Exercise:
Return every line in the entries below where the word "camera" shows up.

Exercise input: Begin

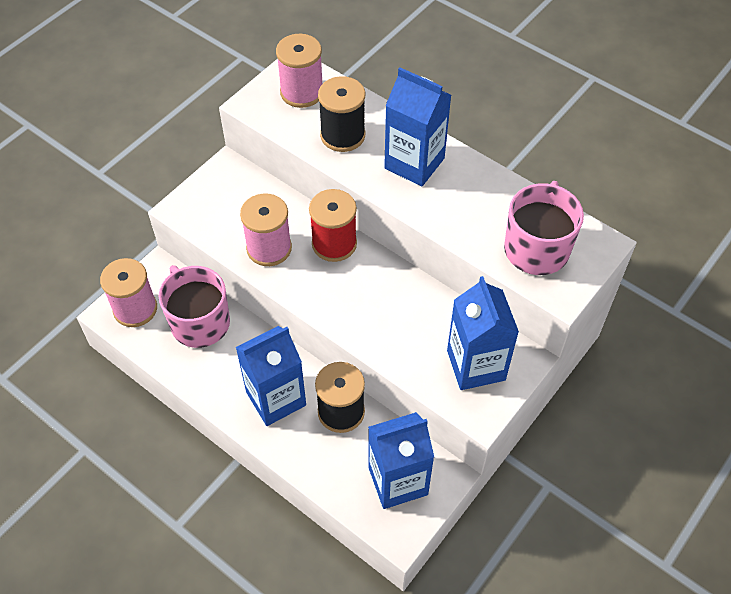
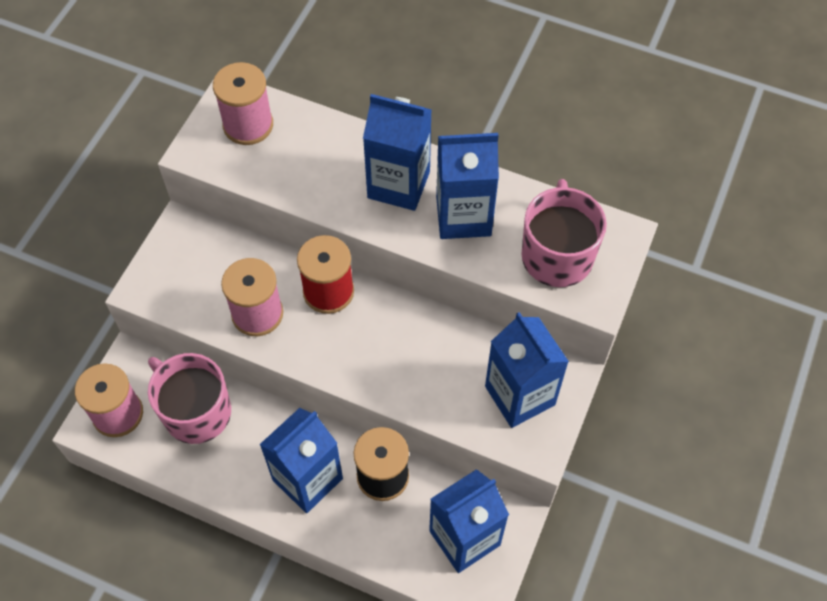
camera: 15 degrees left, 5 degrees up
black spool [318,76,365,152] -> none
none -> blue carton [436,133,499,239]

Exercise input: End
Exercise input: Begin

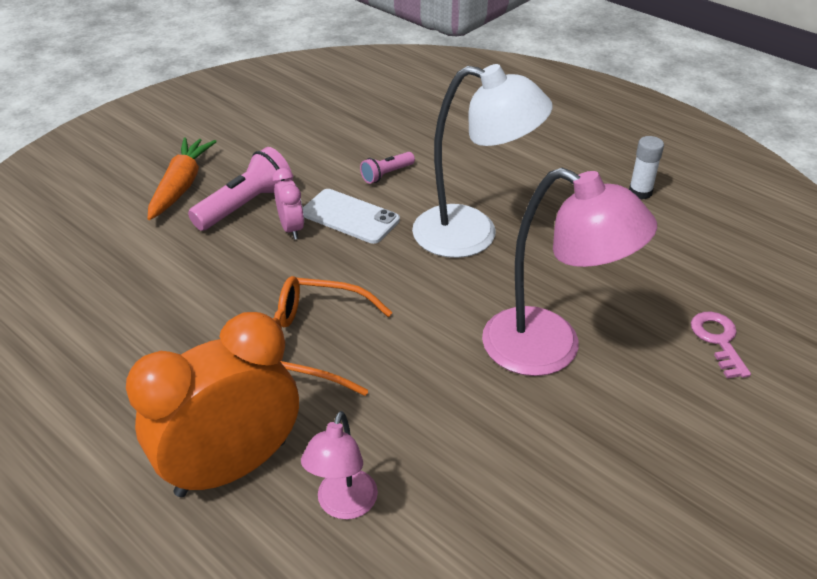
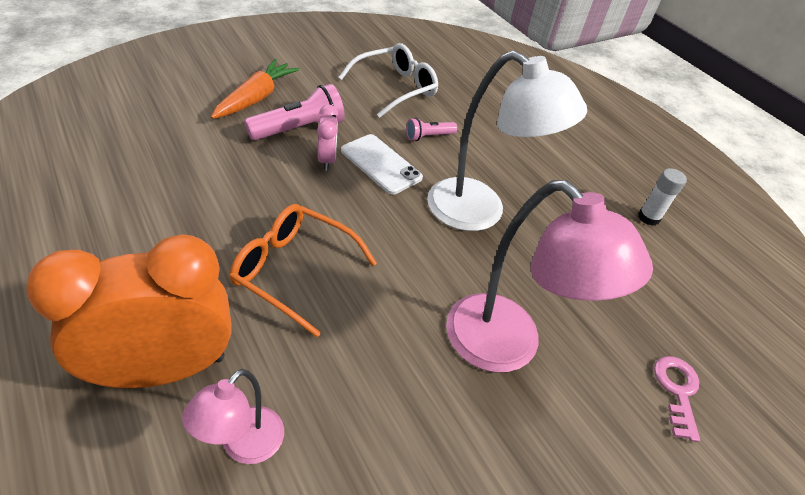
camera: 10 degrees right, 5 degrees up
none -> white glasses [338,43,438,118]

Exercise input: End

Response to this task:
camera: 15 degrees left, 5 degrees up
camera: 10 degrees right, 5 degrees up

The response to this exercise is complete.